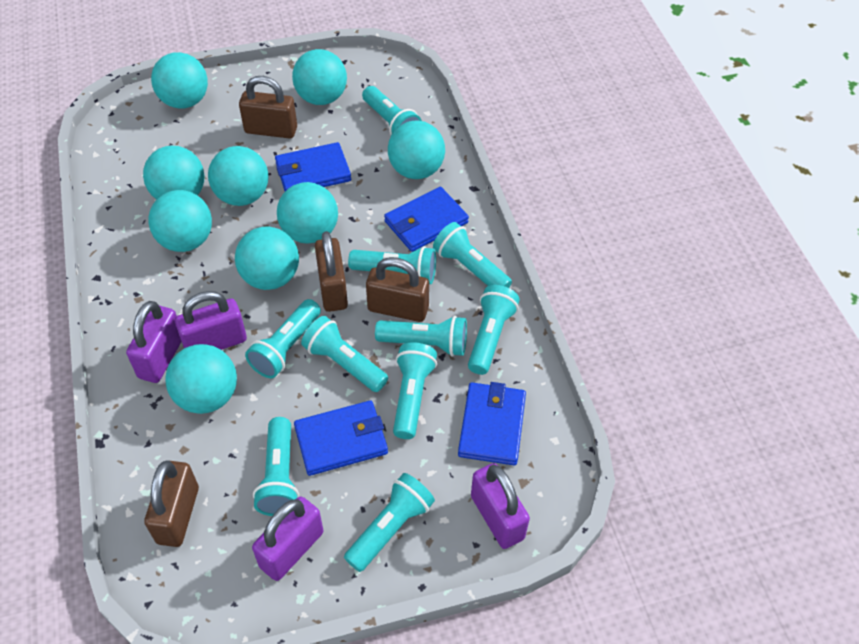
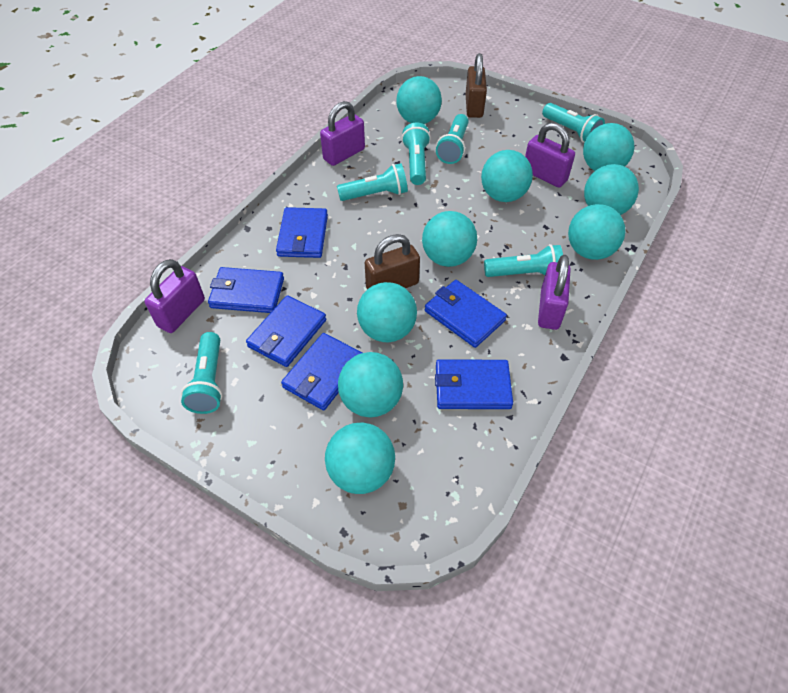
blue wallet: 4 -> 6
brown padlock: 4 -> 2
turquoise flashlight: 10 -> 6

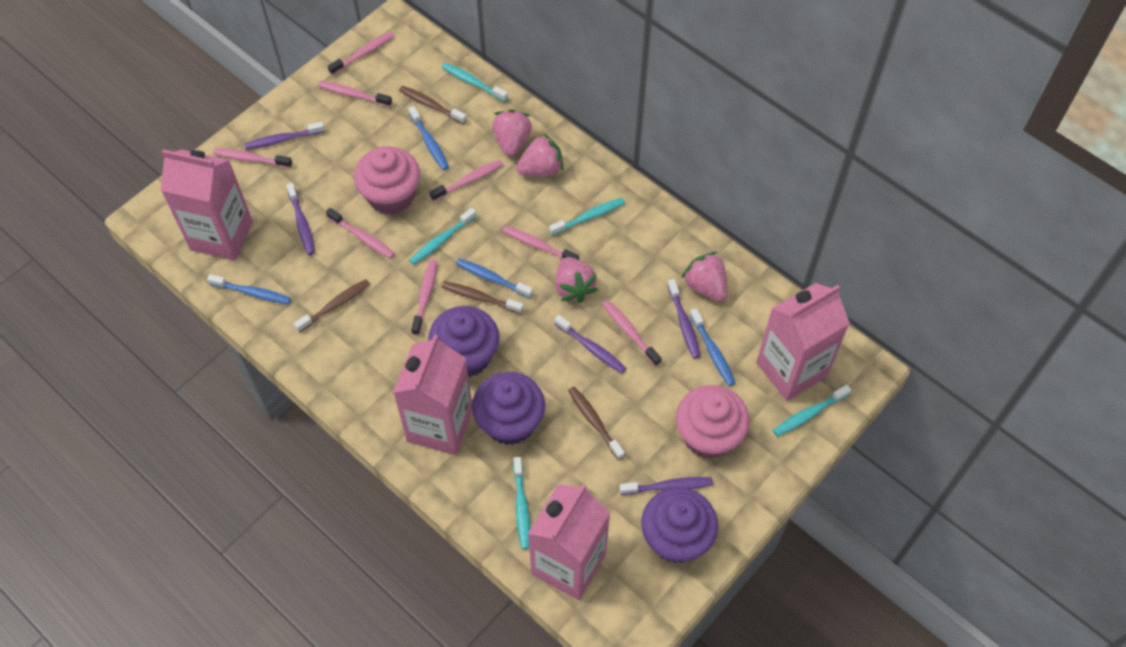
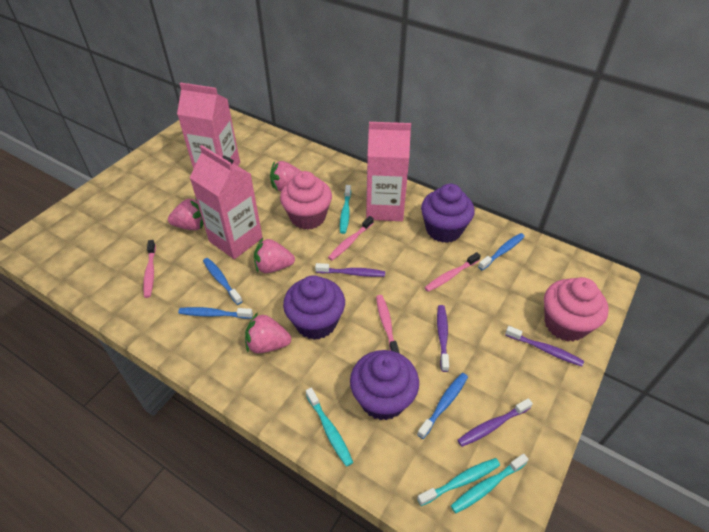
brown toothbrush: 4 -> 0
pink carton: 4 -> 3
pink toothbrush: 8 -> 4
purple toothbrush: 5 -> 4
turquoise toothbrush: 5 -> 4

###

YOUR TASK -
Every line above with the string "toothbrush" in it should be copied into the answer.

TASK SOLUTION -
brown toothbrush: 4 -> 0
pink toothbrush: 8 -> 4
purple toothbrush: 5 -> 4
turquoise toothbrush: 5 -> 4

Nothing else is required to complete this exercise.